YOUR ASSIGNMENT:
Wherever the line with "recoloured: rose-pink house" sits in the listing below, transcribe from it up to and including the line with "turned: gray house", exactly, and leave the remaining lines out.

INFORMATION PROVIDED:
_____
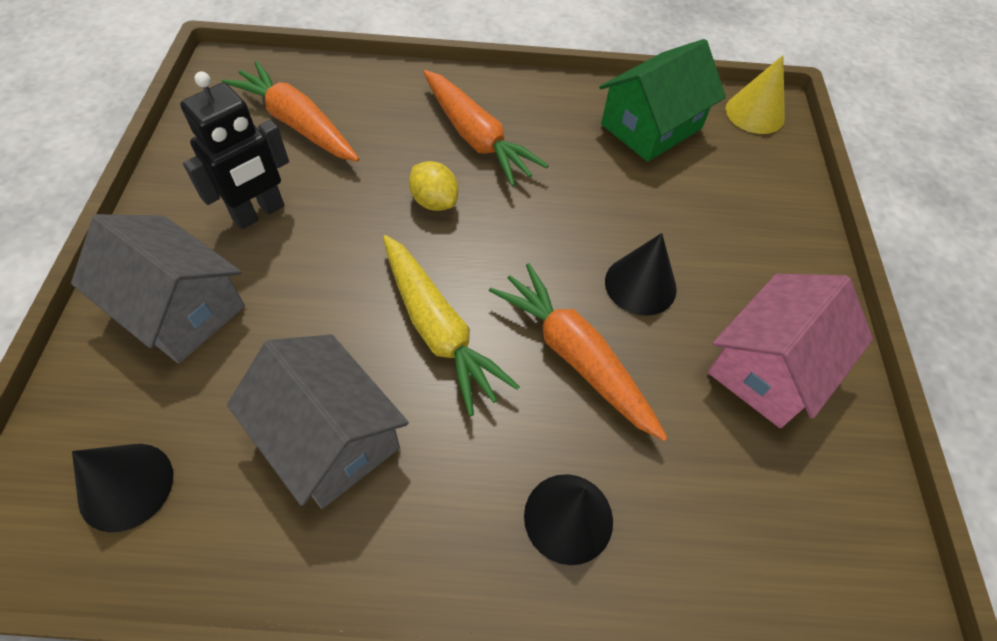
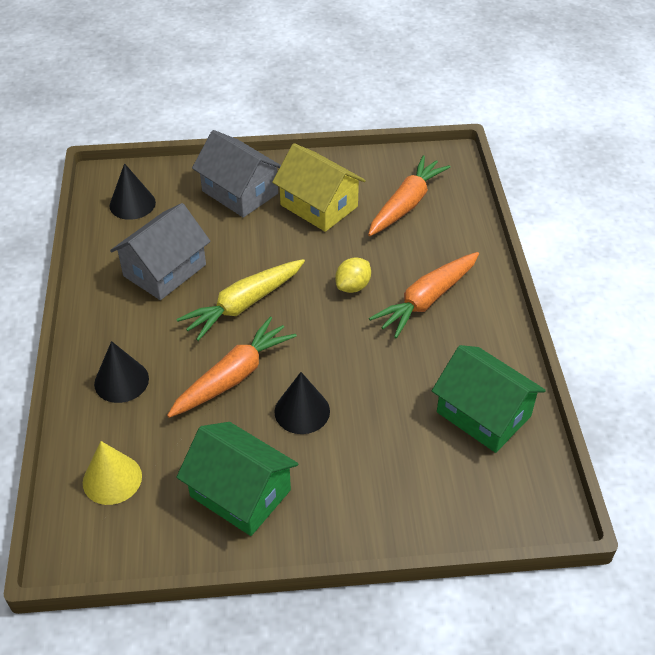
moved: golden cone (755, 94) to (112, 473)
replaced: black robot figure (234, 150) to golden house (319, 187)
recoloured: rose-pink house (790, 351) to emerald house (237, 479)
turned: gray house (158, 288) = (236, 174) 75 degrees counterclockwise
_____
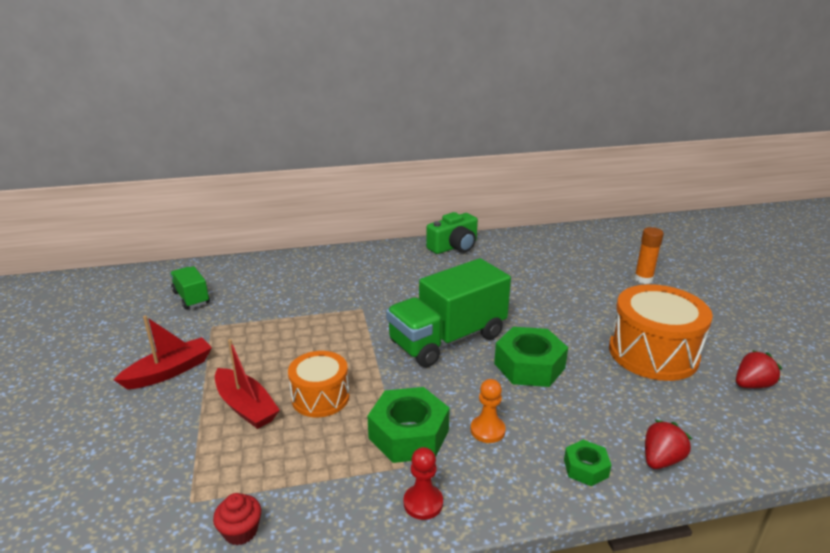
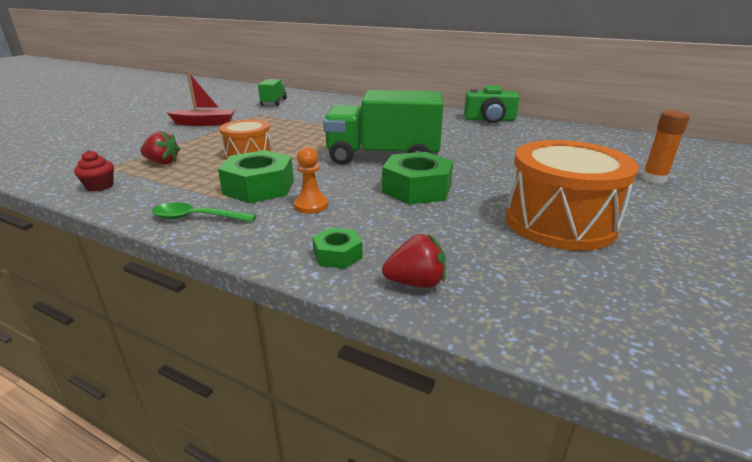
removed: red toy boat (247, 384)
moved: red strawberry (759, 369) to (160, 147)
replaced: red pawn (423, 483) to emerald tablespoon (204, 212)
_____
SOLUTION TO THIS EXERCISE:
recoloured: rose-pink house (790, 351) to emerald house (237, 479)
turned: gray house (158, 288) = (236, 174) 75 degrees counterclockwise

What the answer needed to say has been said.